Segment Start: Material for the task

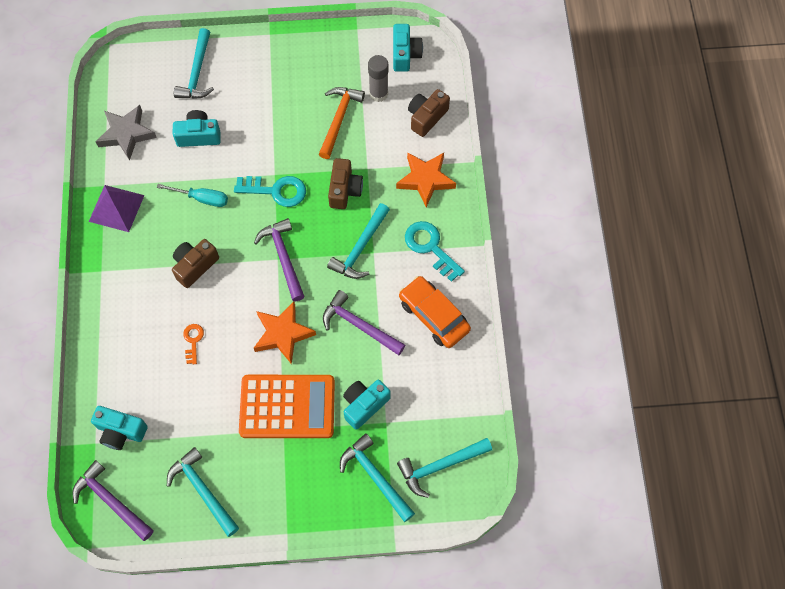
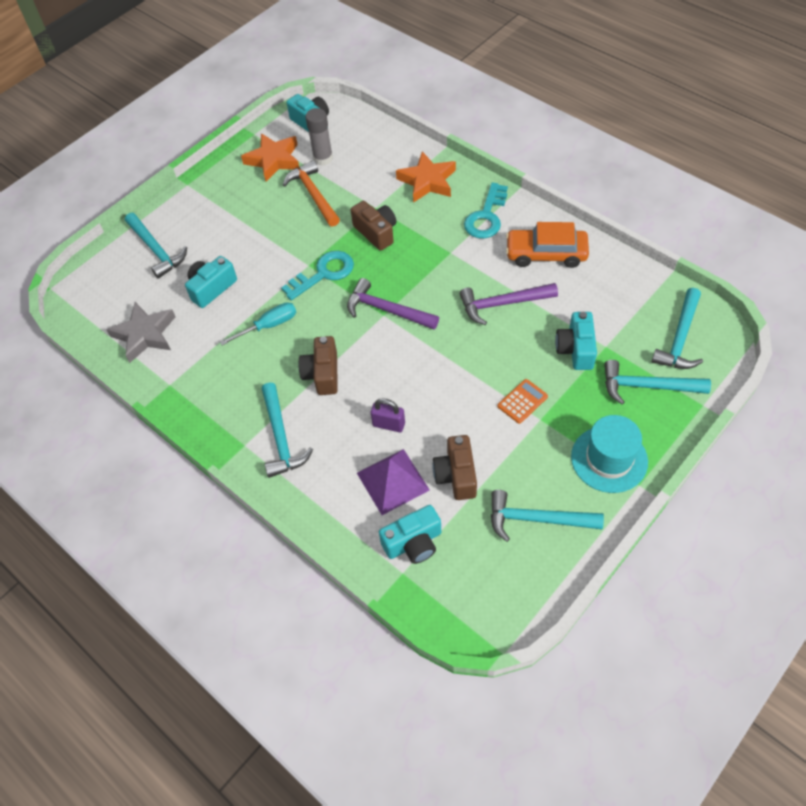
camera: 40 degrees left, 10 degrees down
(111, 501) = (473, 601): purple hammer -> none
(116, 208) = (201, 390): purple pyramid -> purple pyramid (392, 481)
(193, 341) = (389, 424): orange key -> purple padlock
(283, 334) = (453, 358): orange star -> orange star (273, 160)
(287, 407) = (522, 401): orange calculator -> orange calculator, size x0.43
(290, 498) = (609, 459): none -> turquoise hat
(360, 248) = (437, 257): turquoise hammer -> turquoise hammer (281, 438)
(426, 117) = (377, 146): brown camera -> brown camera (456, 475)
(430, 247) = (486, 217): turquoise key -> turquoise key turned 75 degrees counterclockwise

Segment End: Material for the task
Segment Start: Material for the task

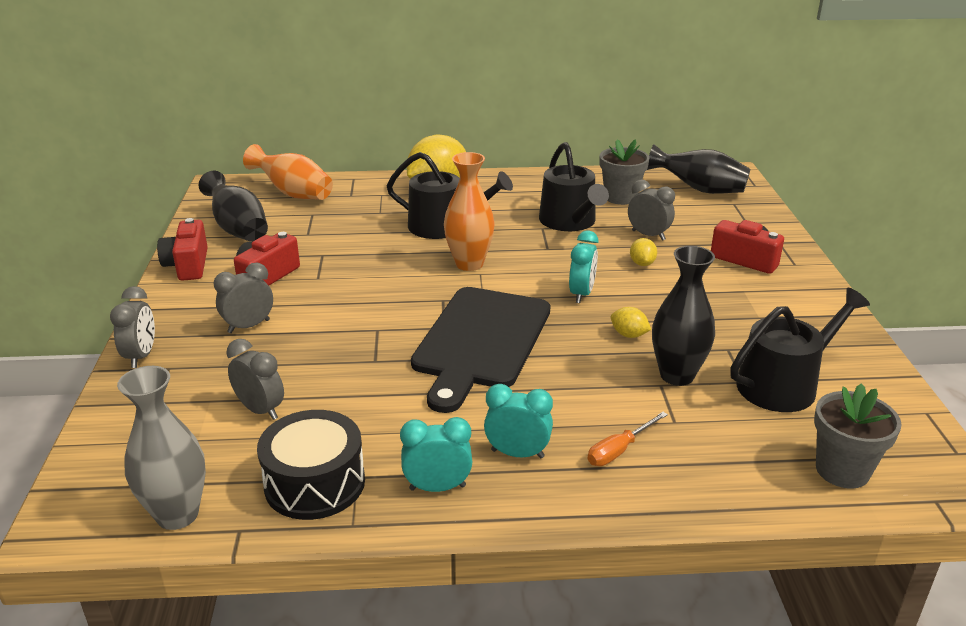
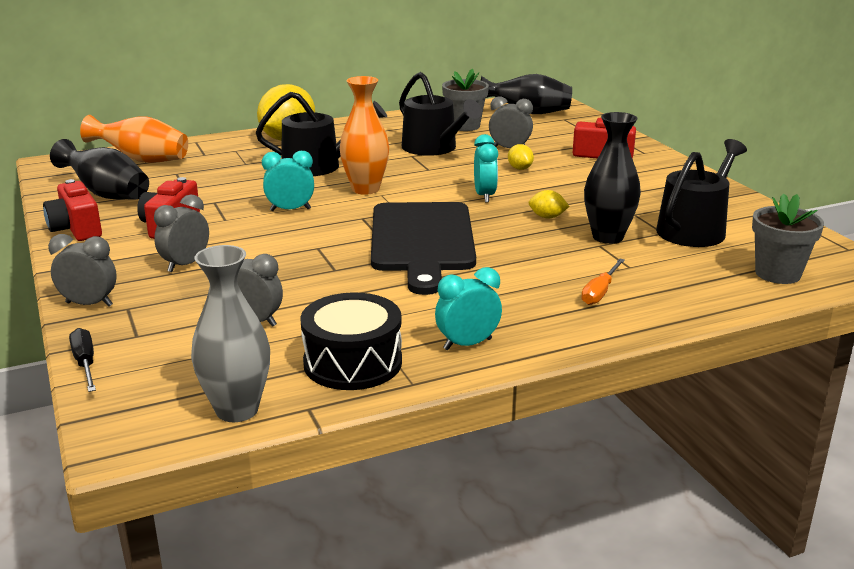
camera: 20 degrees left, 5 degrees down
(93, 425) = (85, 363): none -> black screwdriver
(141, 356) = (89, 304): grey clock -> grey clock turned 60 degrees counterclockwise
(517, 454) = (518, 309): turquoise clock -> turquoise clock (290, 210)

Segment End: Material for the task

# Exercise description
Take the stretch of lines above from the one containing "(116, 208) = (201, 390): purple" through the one containing "(430, 247) = (486, 217): turquoise" and repeat it exactly, adding no other line.

# Exercise solution
(116, 208) = (201, 390): purple pyramid -> purple pyramid (392, 481)
(193, 341) = (389, 424): orange key -> purple padlock
(283, 334) = (453, 358): orange star -> orange star (273, 160)
(287, 407) = (522, 401): orange calculator -> orange calculator, size x0.43
(290, 498) = (609, 459): none -> turquoise hat
(360, 248) = (437, 257): turquoise hammer -> turquoise hammer (281, 438)
(426, 117) = (377, 146): brown camera -> brown camera (456, 475)
(430, 247) = (486, 217): turquoise key -> turquoise key turned 75 degrees counterclockwise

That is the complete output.